## Task requirements
From the records below, please repeat exactly the line that has "red ellipse: (109, 198)", the line that has "green cross: (134, 64)", and every line between them, and nothing else.

Stored records
▬▬▬
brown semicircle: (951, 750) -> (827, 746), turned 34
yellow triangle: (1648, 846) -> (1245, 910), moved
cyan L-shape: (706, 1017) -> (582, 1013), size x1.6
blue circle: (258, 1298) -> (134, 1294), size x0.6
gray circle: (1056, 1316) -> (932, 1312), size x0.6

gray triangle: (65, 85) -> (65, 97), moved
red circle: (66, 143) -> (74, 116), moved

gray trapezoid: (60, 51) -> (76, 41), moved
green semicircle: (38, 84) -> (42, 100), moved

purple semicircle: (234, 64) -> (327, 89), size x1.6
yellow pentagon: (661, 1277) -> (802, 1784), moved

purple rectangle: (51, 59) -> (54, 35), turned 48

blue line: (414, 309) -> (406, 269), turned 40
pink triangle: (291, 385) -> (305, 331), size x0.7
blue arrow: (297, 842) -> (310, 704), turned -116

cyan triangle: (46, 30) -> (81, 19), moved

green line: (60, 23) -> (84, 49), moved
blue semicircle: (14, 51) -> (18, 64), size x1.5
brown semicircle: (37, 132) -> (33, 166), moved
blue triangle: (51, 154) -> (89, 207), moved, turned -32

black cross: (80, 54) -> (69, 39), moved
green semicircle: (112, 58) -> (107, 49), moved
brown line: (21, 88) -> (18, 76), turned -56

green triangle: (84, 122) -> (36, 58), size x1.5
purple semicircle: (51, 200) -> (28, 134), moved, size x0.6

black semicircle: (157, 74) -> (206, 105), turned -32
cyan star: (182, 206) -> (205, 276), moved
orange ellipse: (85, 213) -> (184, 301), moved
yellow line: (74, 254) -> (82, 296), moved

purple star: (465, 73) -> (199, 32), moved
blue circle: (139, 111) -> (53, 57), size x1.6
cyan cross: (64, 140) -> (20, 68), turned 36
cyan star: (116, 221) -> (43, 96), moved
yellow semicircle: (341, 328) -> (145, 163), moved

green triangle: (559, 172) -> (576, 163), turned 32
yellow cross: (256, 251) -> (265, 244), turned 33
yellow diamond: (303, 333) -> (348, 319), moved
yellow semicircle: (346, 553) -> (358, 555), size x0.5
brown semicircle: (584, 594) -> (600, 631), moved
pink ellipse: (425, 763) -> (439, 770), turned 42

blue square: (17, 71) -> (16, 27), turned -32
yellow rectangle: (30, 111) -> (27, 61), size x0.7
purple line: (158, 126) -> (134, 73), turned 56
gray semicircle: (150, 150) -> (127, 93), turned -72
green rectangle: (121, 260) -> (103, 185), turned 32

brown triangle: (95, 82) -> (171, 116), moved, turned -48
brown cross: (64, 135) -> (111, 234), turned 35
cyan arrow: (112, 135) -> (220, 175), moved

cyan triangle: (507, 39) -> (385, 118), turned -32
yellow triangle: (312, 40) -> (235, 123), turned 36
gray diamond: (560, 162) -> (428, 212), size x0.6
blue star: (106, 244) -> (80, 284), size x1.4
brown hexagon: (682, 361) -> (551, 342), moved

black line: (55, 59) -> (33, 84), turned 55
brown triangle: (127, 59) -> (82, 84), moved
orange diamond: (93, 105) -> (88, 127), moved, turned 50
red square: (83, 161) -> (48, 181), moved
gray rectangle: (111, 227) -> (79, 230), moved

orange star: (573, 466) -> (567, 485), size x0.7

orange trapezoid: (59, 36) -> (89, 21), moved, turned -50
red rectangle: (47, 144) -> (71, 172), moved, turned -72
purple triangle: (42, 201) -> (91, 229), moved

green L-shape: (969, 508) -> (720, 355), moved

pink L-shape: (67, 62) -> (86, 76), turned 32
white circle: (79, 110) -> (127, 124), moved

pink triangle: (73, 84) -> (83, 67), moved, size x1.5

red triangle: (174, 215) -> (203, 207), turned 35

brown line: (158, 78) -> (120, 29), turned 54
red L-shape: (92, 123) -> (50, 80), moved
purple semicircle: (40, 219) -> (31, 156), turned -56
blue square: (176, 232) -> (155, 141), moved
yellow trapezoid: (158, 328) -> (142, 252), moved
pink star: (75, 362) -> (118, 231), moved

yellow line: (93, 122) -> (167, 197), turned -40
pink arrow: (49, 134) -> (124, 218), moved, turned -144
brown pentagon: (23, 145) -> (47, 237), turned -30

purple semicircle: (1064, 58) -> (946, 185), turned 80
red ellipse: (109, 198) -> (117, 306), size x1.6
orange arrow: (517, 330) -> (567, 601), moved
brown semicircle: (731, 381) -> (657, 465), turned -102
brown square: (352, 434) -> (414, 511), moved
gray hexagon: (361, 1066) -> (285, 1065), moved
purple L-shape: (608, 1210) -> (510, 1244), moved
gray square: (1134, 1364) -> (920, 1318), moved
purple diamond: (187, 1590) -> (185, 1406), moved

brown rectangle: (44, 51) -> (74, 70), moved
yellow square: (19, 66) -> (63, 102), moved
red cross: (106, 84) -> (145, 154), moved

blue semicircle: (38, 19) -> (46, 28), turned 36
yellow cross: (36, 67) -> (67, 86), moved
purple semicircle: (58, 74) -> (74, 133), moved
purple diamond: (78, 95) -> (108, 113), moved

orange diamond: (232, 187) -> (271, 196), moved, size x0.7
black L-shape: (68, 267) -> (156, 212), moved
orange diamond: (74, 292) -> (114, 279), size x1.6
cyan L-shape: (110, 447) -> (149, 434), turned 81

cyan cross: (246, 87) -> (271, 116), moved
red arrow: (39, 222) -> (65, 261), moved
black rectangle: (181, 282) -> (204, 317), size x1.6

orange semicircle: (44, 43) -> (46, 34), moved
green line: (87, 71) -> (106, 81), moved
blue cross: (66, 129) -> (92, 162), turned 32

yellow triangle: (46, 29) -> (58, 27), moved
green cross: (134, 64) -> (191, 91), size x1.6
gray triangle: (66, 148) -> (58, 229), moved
▬▬▬
## Exercise result
red ellipse: (109, 198) -> (117, 306), size x1.6
orange arrow: (517, 330) -> (567, 601), moved
brown semicircle: (731, 381) -> (657, 465), turned -102
brown square: (352, 434) -> (414, 511), moved
gray hexagon: (361, 1066) -> (285, 1065), moved
purple L-shape: (608, 1210) -> (510, 1244), moved
gray square: (1134, 1364) -> (920, 1318), moved
purple diamond: (187, 1590) -> (185, 1406), moved

brown rectangle: (44, 51) -> (74, 70), moved
yellow square: (19, 66) -> (63, 102), moved
red cross: (106, 84) -> (145, 154), moved

blue semicircle: (38, 19) -> (46, 28), turned 36
yellow cross: (36, 67) -> (67, 86), moved
purple semicircle: (58, 74) -> (74, 133), moved
purple diamond: (78, 95) -> (108, 113), moved

orange diamond: (232, 187) -> (271, 196), moved, size x0.7
black L-shape: (68, 267) -> (156, 212), moved
orange diamond: (74, 292) -> (114, 279), size x1.6
cyan L-shape: (110, 447) -> (149, 434), turned 81

cyan cross: (246, 87) -> (271, 116), moved
red arrow: (39, 222) -> (65, 261), moved
black rectangle: (181, 282) -> (204, 317), size x1.6

orange semicircle: (44, 43) -> (46, 34), moved
green line: (87, 71) -> (106, 81), moved
blue cross: (66, 129) -> (92, 162), turned 32

yellow triangle: (46, 29) -> (58, 27), moved
green cross: (134, 64) -> (191, 91), size x1.6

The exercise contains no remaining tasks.